→ **Problem statement**: The answer is to be an exact copy of the lines below running from the line with "C4: 1.5nF (N3, N4) -> 1.5nF (GND, N3)" down to the line with "R1: 10k (5V, N1) -> 10k (5V, GND)", both ends included, and nothing more.

--- Listed entries Enclosed Below ---

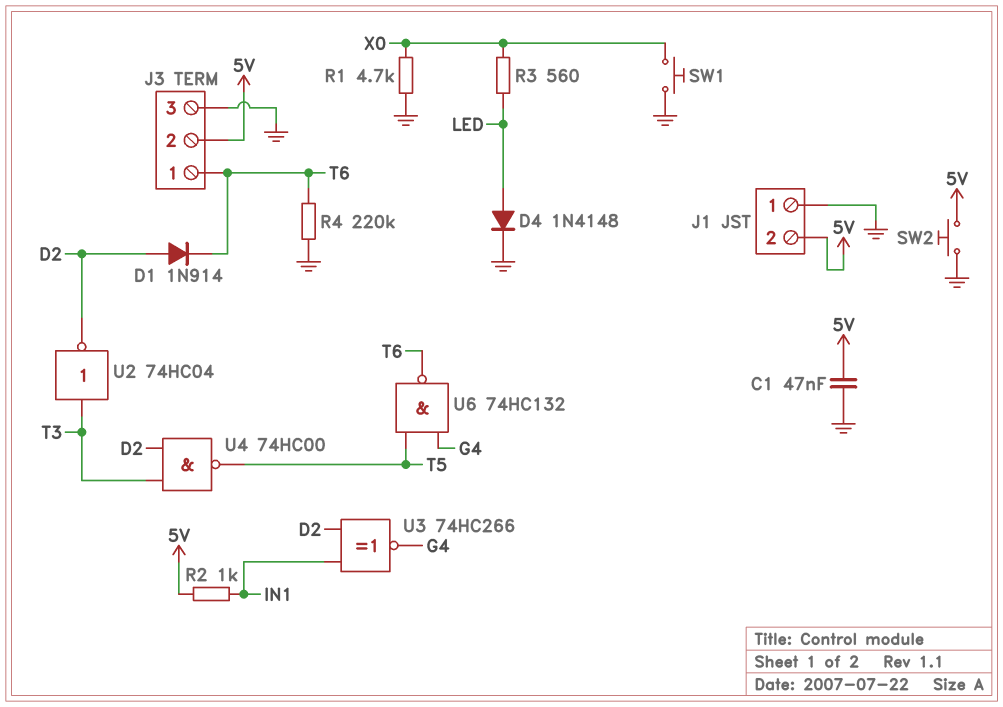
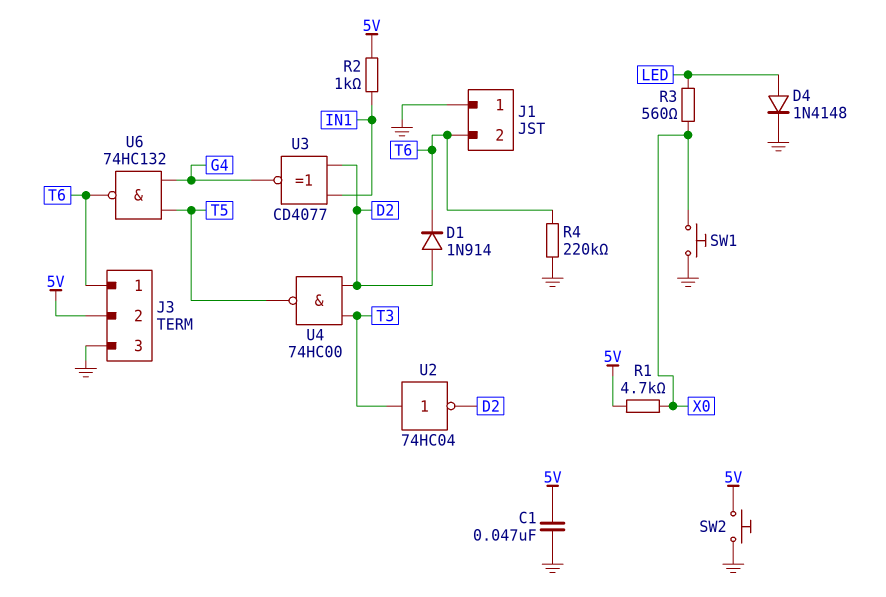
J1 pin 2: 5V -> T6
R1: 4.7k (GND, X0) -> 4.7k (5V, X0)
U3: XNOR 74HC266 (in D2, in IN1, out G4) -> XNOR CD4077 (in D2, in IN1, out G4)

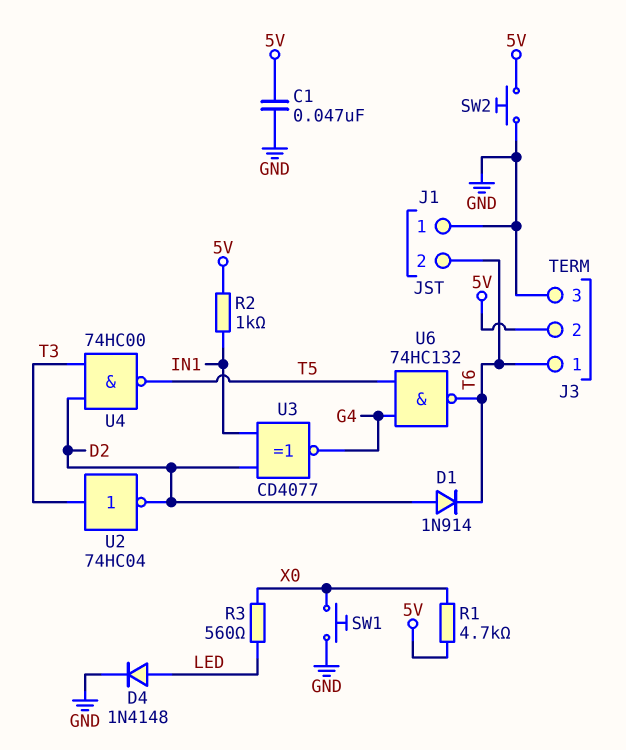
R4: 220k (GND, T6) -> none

--- End of Enclosed Listed entries ---
--- Listed entries Enclosed Below ---

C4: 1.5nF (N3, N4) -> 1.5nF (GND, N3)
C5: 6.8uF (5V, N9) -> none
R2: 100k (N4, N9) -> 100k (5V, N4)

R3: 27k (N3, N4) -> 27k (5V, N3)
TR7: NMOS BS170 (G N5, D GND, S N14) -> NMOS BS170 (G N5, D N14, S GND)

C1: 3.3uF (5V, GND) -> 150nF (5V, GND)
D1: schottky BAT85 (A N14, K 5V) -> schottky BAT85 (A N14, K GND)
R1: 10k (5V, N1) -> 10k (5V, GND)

--- End of Enclosed Listed entries ---

→ **Response box**:
C4: 1.5nF (N3, N4) -> 1.5nF (GND, N3)
C5: 6.8uF (5V, N9) -> none
R2: 100k (N4, N9) -> 100k (5V, N4)

R3: 27k (N3, N4) -> 27k (5V, N3)
TR7: NMOS BS170 (G N5, D GND, S N14) -> NMOS BS170 (G N5, D N14, S GND)

C1: 3.3uF (5V, GND) -> 150nF (5V, GND)
D1: schottky BAT85 (A N14, K 5V) -> schottky BAT85 (A N14, K GND)
R1: 10k (5V, N1) -> 10k (5V, GND)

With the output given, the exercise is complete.